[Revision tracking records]
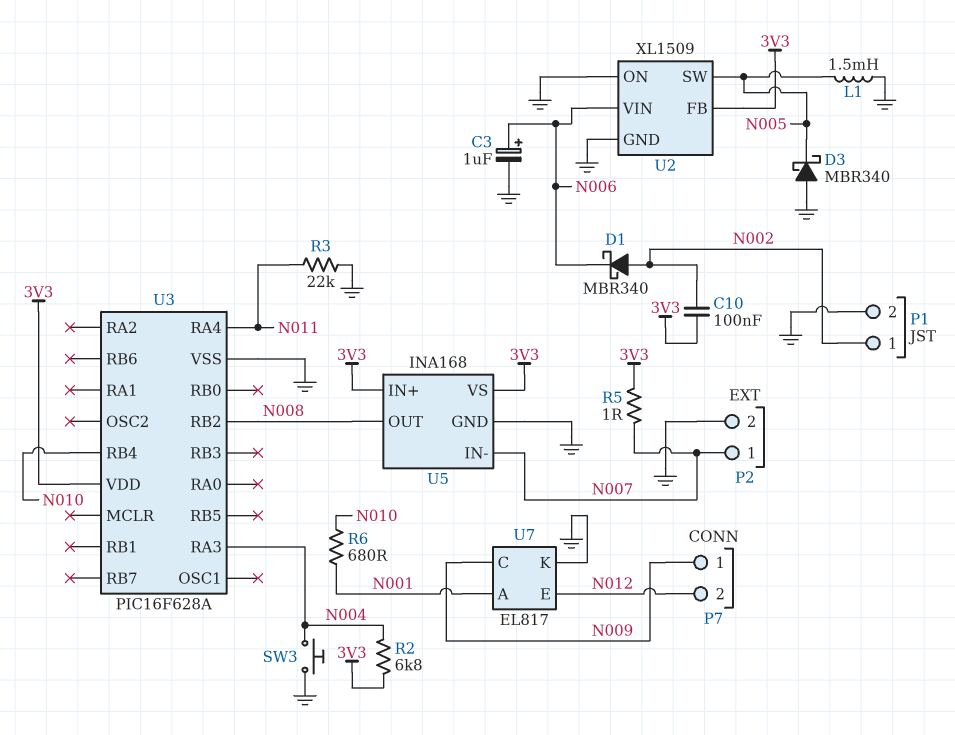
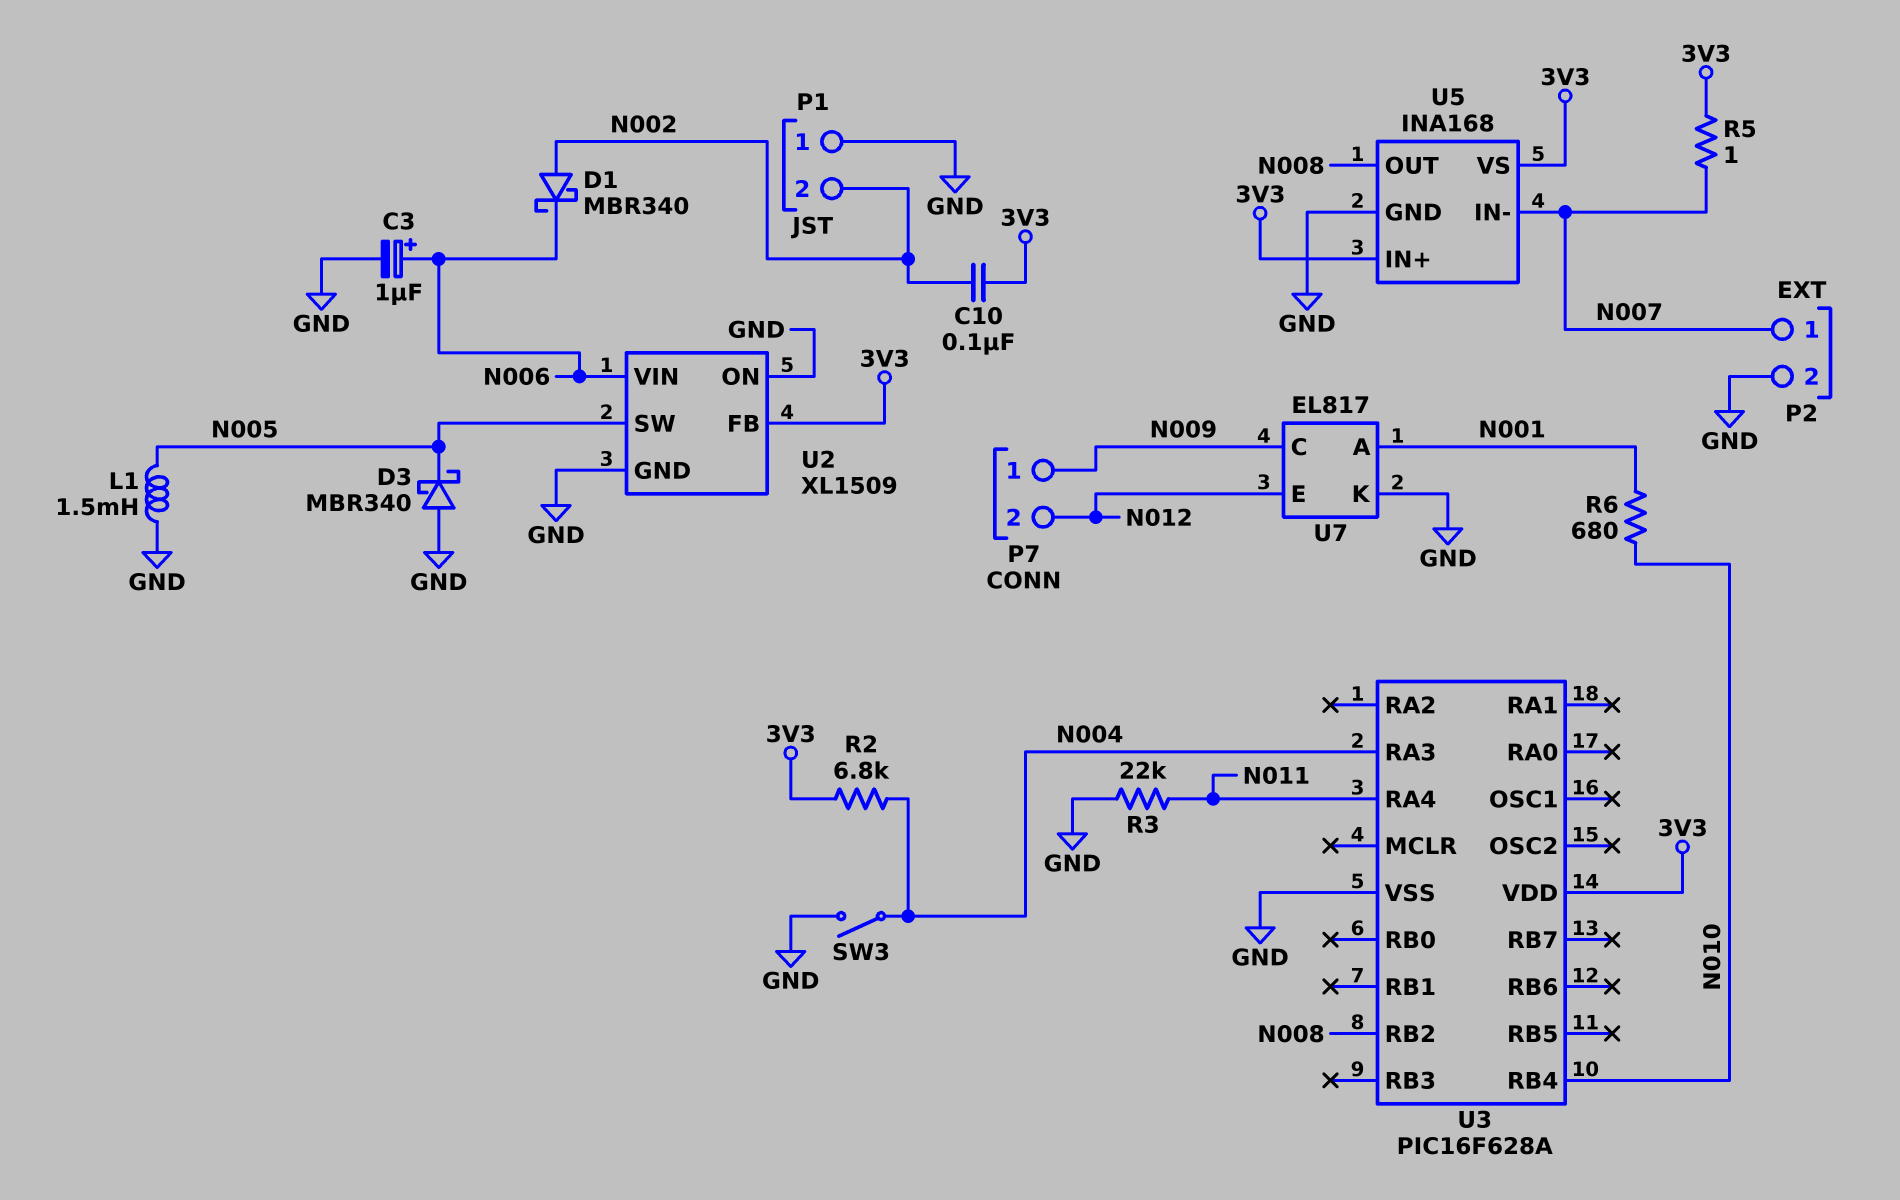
P1 pin 1: N002 -> GND
P1 pin 2: GND -> N002
SW3: button (GND, N004) -> switch (GND, N004)

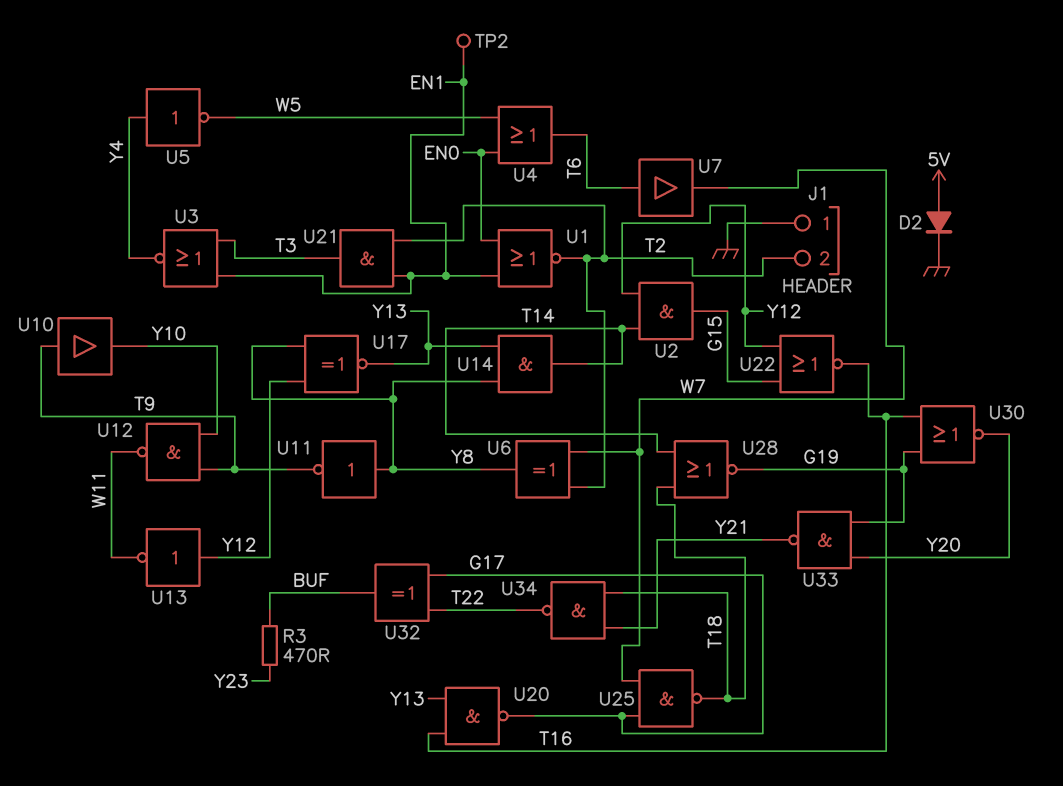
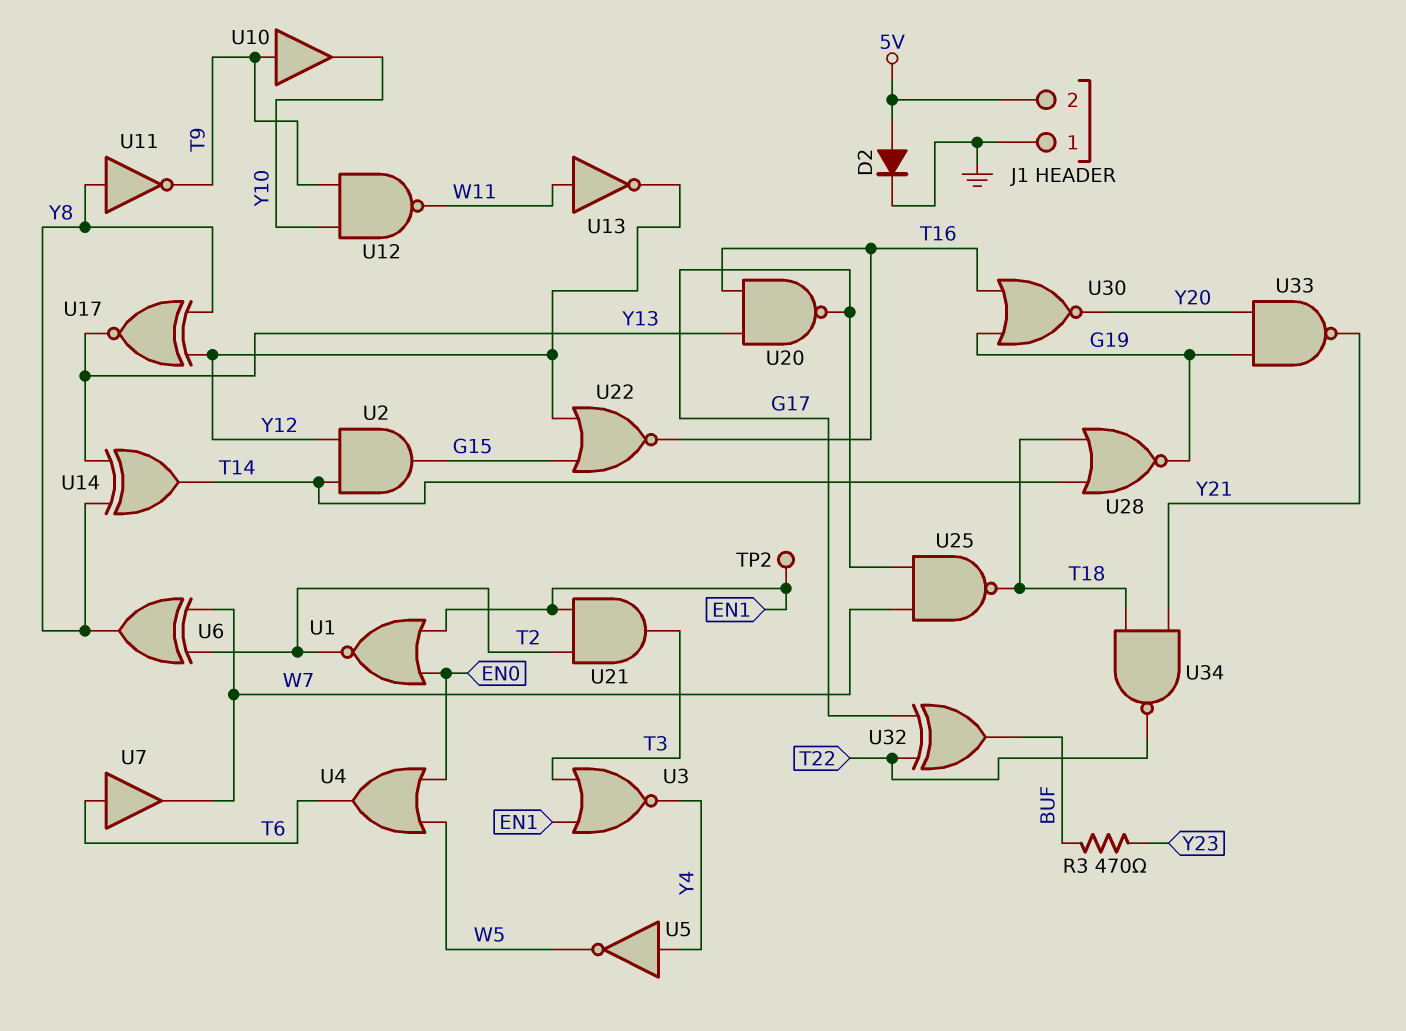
J1 pin 2: T2 -> 5V
U13: NOT (in Y12, out W11) -> NOT (in W11, out Y12)
U14: AND (in Y8, in Y13, out T14) -> XOR (in Y8, in Y13, out T14)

BRIEF: Your answer must be an exact copy of the lines above, from the line that contains "SW3: button (GND, N004) -> switch (GND, N004)" through the final line, with no pictures in it.

ANSWER TO THIS EXERCISE:
SW3: button (GND, N004) -> switch (GND, N004)

J1 pin 2: T2 -> 5V
U13: NOT (in Y12, out W11) -> NOT (in W11, out Y12)
U14: AND (in Y8, in Y13, out T14) -> XOR (in Y8, in Y13, out T14)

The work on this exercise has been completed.